**Exercise requirements:**
Among the lines below, copy exactly those from the one with "204 674 261>" through the one with "142 735 204>", counting both ends.

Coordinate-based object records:
[Start of section]

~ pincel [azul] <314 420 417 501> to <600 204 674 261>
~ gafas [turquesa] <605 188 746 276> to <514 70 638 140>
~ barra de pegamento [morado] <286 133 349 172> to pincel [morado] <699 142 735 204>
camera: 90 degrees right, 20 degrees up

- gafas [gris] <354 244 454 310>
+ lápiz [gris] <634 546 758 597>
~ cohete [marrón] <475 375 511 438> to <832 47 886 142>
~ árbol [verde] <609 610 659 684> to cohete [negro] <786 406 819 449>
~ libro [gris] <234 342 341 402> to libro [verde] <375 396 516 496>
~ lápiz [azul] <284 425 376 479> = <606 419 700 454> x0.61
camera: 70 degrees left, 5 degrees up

[End of section]
[Start of section]

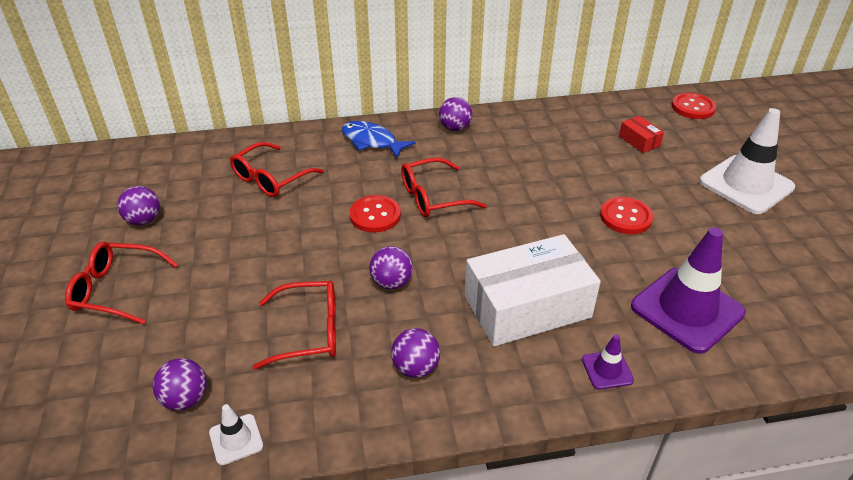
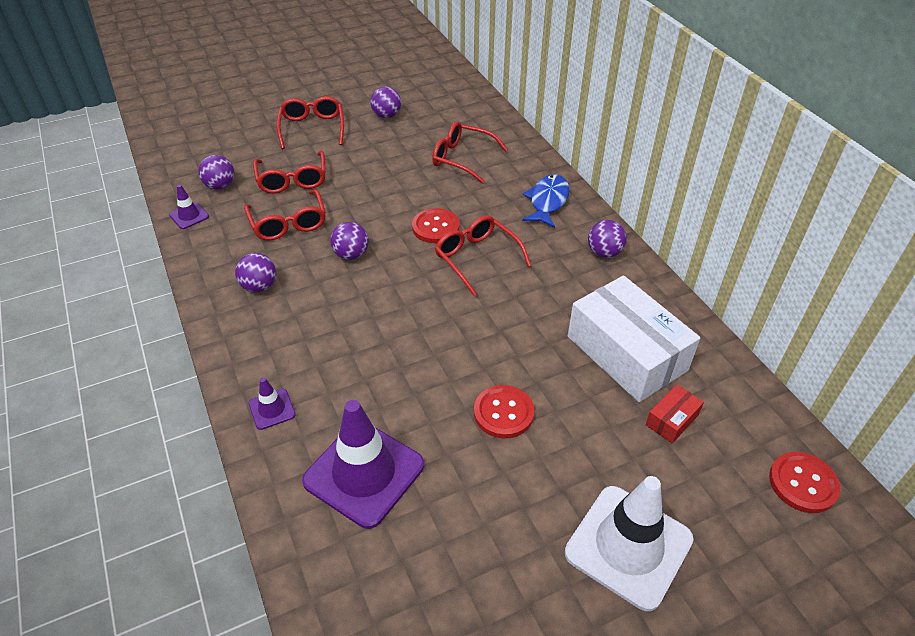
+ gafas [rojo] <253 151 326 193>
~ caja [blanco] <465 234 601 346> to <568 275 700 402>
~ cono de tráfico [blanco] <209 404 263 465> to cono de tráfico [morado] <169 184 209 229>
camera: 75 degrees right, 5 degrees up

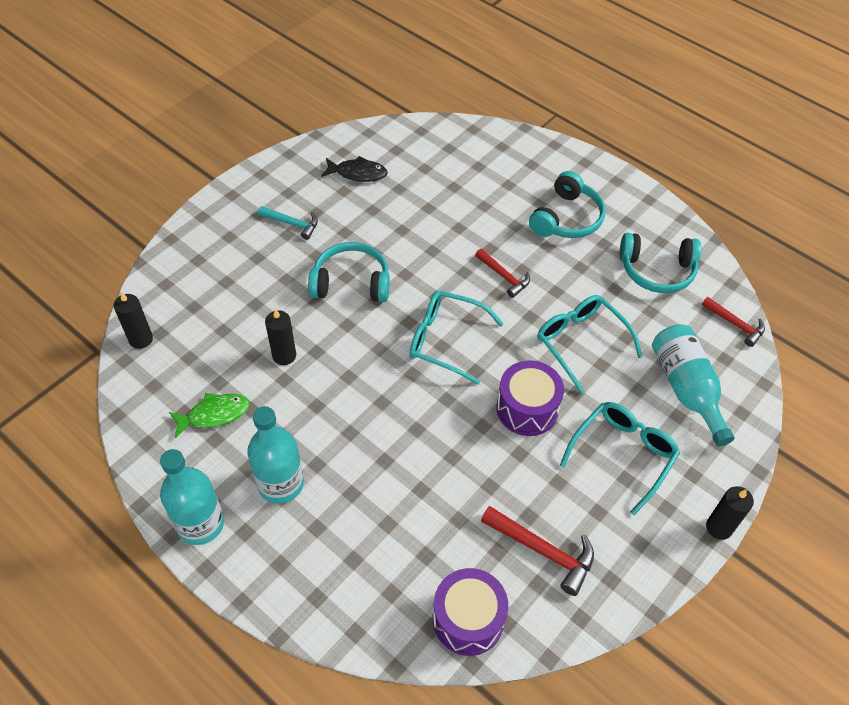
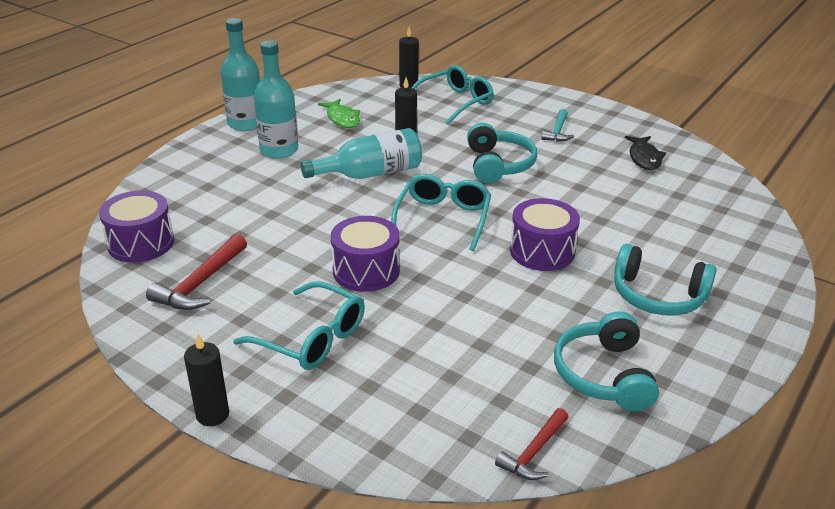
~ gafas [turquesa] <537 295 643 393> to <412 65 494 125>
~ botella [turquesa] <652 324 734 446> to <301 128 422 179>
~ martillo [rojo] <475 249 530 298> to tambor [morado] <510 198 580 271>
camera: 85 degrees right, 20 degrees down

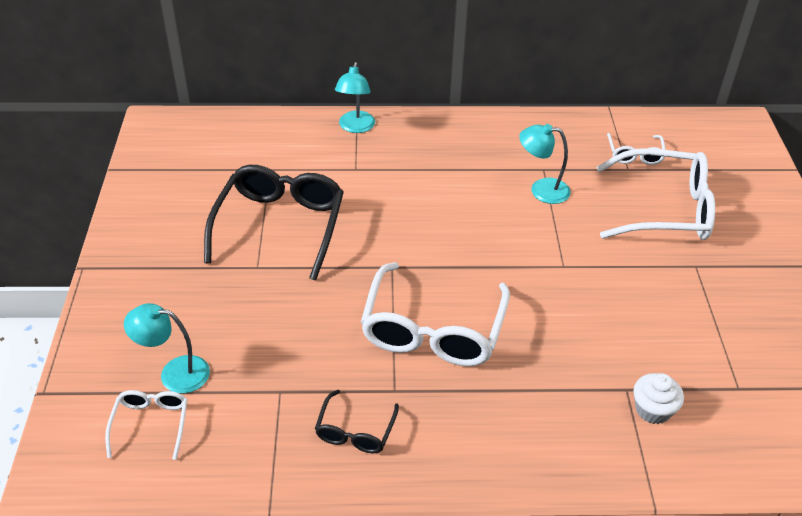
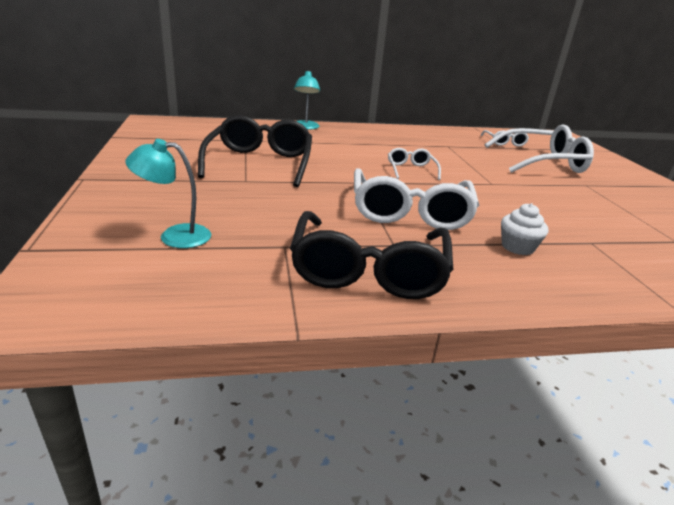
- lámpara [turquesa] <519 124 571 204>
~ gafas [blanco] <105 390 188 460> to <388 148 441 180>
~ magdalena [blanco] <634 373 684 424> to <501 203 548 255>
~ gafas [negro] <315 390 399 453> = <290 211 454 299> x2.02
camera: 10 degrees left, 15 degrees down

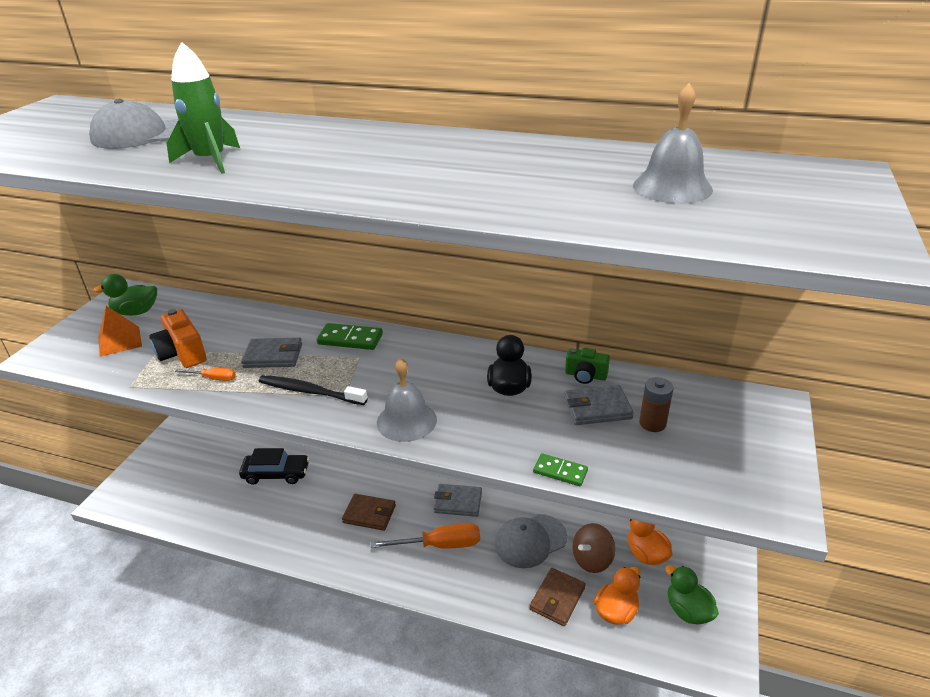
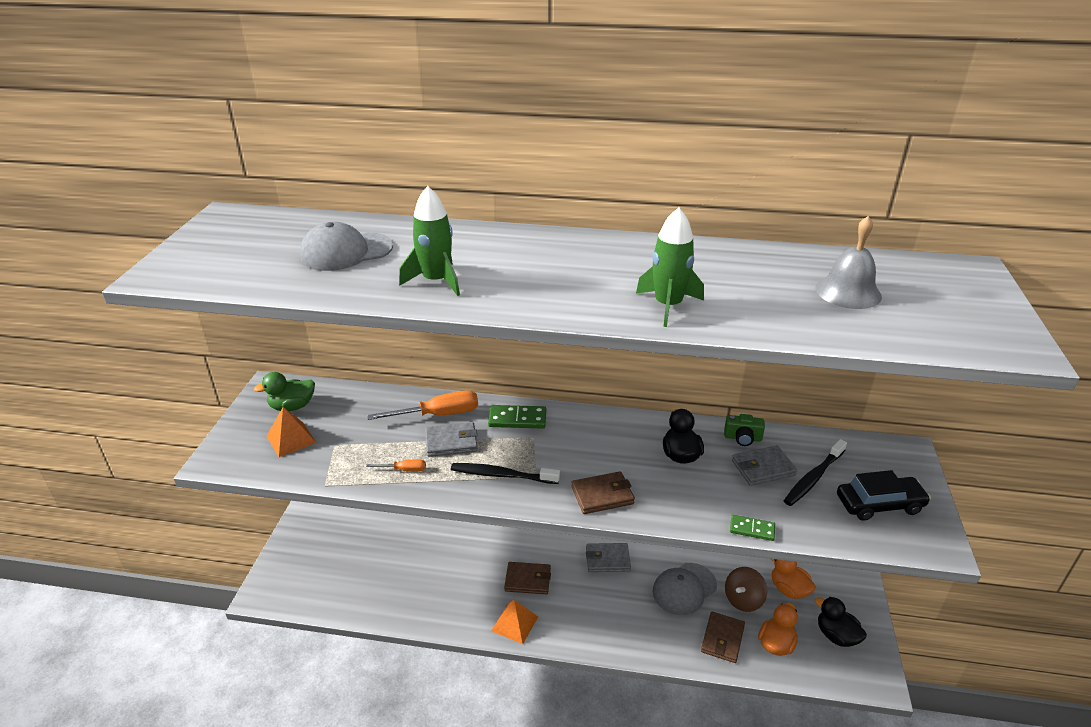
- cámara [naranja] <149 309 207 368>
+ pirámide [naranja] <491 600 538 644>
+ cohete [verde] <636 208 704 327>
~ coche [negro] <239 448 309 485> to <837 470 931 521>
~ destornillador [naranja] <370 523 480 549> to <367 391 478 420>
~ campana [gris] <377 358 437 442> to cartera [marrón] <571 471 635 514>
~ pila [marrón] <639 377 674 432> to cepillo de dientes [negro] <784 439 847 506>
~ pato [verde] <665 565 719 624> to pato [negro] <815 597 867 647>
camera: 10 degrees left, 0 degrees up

[End of section]

**Answer to this exercise:**
~ pincel [azul] <314 420 417 501> to <600 204 674 261>
~ gafas [turquesa] <605 188 746 276> to <514 70 638 140>
~ barra de pegamento [morado] <286 133 349 172> to pincel [morado] <699 142 735 204>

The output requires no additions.